*** RECORDS FOR THIS EXERCISE Section Begins ***

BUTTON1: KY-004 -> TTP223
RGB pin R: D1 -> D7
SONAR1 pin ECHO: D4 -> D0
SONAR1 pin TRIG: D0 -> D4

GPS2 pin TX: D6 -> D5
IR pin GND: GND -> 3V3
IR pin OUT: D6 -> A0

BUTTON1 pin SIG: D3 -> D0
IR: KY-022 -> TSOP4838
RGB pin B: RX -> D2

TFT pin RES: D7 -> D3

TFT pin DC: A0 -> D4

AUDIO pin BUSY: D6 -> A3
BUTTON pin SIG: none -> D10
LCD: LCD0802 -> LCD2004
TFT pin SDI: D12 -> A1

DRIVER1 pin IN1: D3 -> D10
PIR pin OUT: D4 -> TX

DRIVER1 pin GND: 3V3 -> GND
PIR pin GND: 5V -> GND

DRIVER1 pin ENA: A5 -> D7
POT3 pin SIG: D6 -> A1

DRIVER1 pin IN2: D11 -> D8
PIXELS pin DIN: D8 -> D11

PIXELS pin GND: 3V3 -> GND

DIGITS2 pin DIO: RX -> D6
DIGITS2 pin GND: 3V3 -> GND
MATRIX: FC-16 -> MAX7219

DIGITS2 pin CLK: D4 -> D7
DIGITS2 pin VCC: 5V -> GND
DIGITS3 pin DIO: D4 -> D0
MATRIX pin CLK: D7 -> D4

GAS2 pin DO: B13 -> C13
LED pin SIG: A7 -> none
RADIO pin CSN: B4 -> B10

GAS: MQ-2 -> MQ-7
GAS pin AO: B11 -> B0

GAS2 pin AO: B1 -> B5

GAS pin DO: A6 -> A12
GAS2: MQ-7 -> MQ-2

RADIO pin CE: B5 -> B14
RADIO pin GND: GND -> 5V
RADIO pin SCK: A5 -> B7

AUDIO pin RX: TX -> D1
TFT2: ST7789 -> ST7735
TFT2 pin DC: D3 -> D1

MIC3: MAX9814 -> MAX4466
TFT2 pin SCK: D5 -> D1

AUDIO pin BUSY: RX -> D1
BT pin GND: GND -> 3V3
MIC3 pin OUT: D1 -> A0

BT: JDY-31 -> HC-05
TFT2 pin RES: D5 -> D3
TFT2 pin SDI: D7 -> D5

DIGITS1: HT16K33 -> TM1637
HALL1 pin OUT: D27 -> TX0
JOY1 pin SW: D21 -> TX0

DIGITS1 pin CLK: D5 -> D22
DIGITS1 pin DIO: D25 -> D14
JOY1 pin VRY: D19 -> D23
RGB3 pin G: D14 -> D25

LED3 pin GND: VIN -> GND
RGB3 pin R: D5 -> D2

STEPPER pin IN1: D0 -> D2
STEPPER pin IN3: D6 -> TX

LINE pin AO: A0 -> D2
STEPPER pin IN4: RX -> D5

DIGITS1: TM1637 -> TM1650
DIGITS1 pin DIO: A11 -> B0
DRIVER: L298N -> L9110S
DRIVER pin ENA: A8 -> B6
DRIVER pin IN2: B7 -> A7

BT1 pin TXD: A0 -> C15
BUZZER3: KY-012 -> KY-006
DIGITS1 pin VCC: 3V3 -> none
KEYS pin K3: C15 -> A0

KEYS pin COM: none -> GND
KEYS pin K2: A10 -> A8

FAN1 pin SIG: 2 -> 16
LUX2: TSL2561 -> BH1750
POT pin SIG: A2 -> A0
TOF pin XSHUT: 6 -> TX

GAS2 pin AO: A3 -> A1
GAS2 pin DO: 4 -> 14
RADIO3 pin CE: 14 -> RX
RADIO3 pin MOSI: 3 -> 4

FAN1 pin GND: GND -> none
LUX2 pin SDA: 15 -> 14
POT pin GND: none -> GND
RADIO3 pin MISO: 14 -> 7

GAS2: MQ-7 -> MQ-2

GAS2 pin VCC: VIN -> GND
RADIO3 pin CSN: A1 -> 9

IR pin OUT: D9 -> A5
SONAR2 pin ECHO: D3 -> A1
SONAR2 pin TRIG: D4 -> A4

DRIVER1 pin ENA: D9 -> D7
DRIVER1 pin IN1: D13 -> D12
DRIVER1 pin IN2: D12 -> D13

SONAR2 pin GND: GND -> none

*** RECORDS FOR THIS EXERCISE Section Ends ***

▸ WHAT YOU WILL DO
In the records above, some lines may contain the word "PIXELS"; copy every one of them.

▸ SOLUTION FOR THIS TASK
PIXELS pin DIN: D8 -> D11
PIXELS pin GND: 3V3 -> GND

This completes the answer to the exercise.